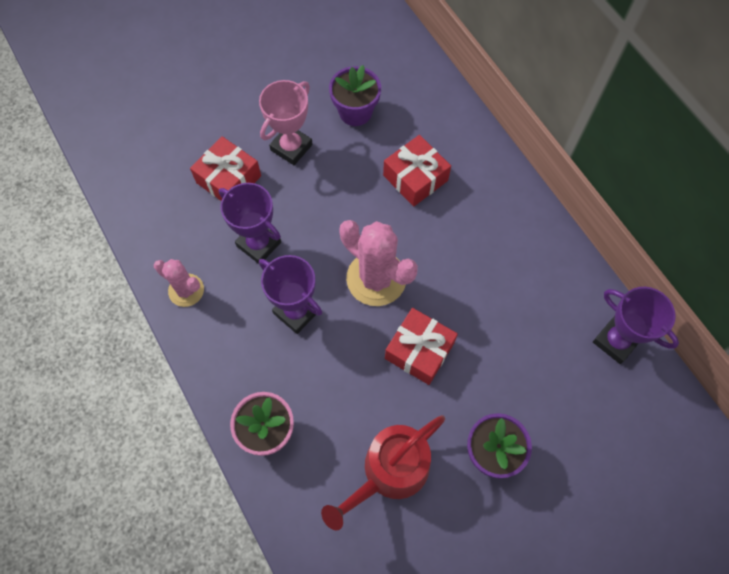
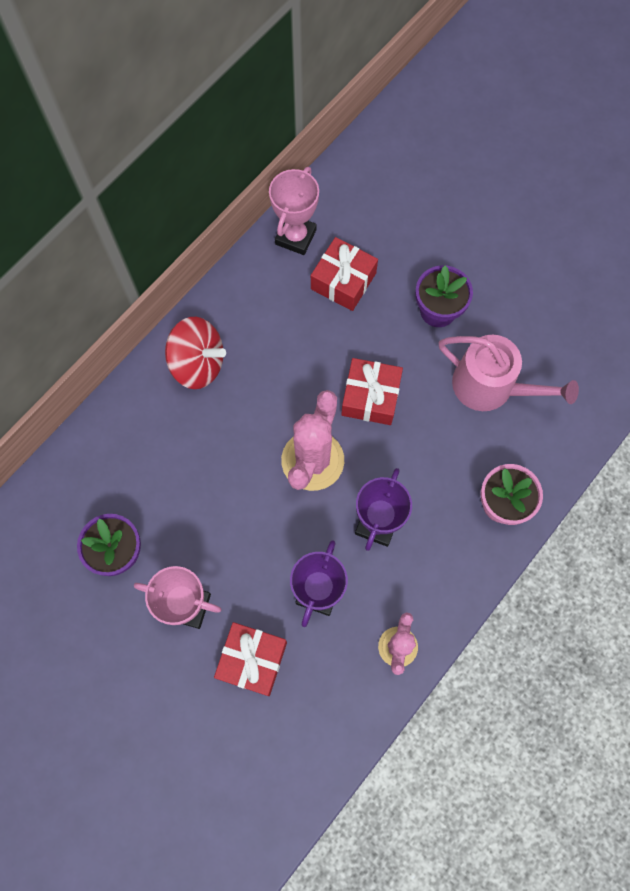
camera: 110 degrees left, 5 degrees up
(389, 472) = (490, 386): red watering can -> pink watering can
(415, 178) = (183, 460): red gift -> red gift (343, 281)
(502, 214) = (198, 364): none -> red spinning top
(615, 341) = (295, 237): purple trophy -> pink trophy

EXERCISE » Taking the line with "(415, 178) = (183, 460): red" as the first, copy every line through the end of the entries above exactly, with no others.

RESULT OF THIS TASK »
(415, 178) = (183, 460): red gift -> red gift (343, 281)
(502, 214) = (198, 364): none -> red spinning top
(615, 341) = (295, 237): purple trophy -> pink trophy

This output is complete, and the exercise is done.